## Dataset extract
*** Begin section ***

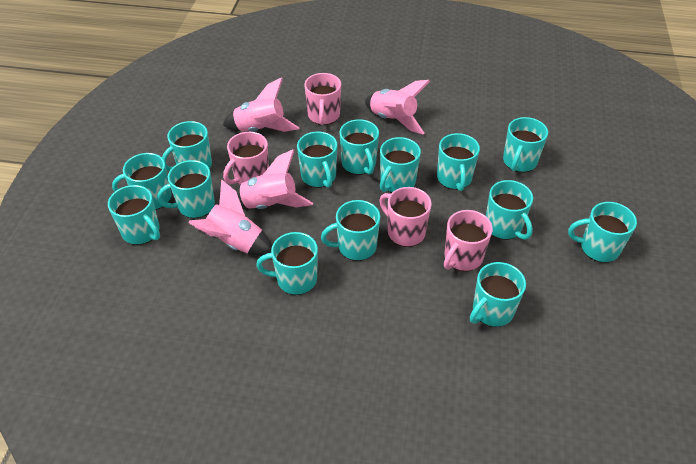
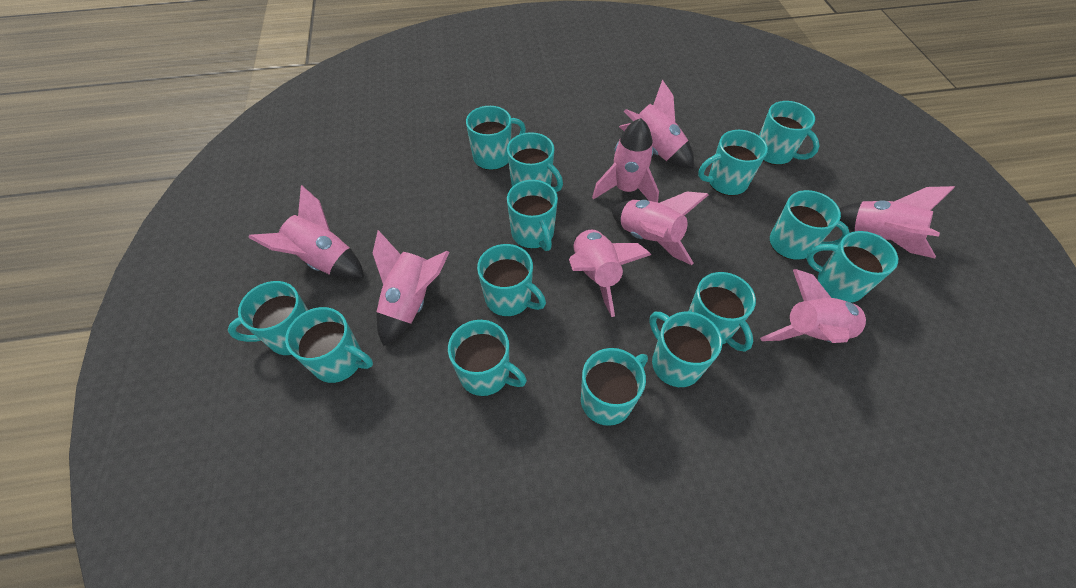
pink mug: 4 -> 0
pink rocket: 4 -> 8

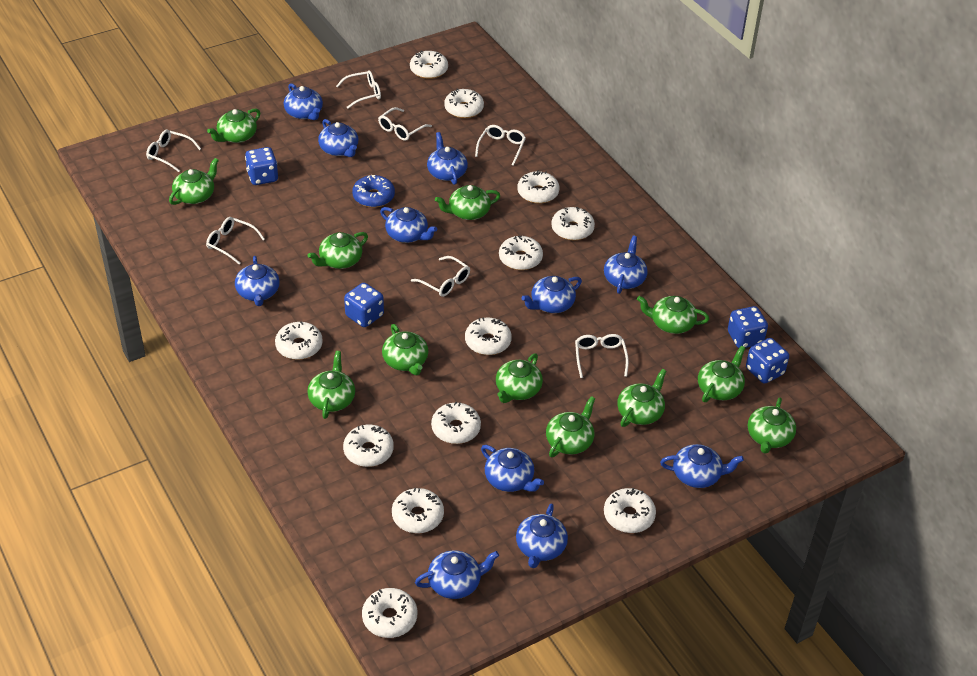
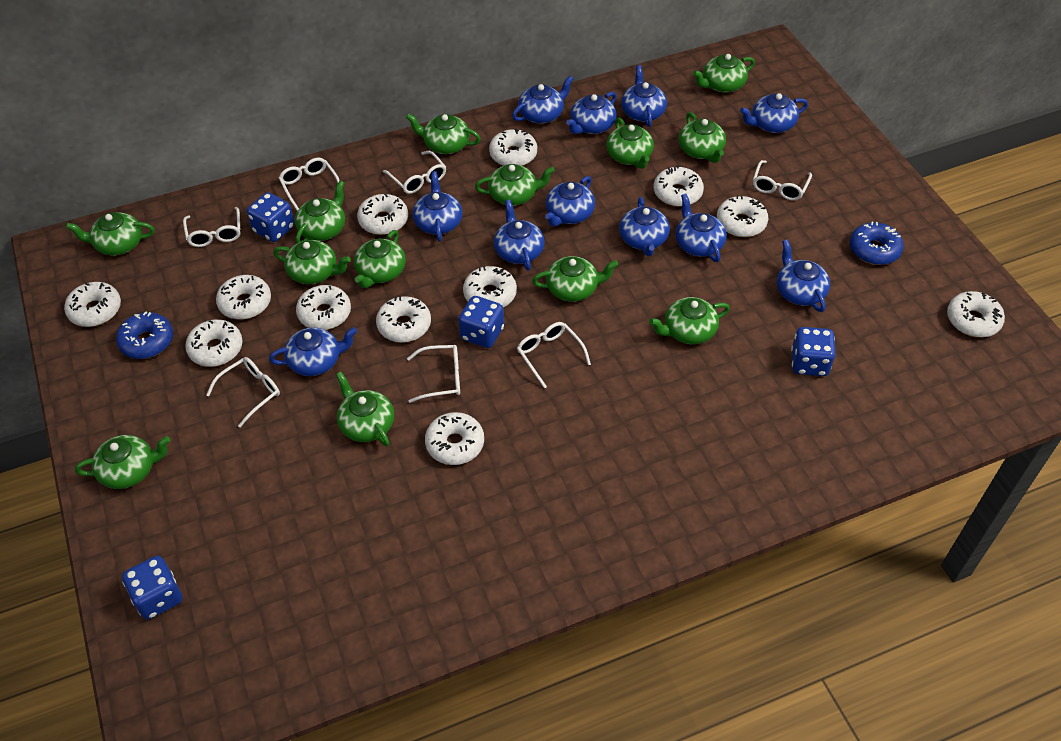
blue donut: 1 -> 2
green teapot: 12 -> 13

*** End section ***

Repeat the listing in full and exactly. Leave any pictures out.

## Result
pink mug: 4 -> 0
pink rocket: 4 -> 8

blue donut: 1 -> 2
green teapot: 12 -> 13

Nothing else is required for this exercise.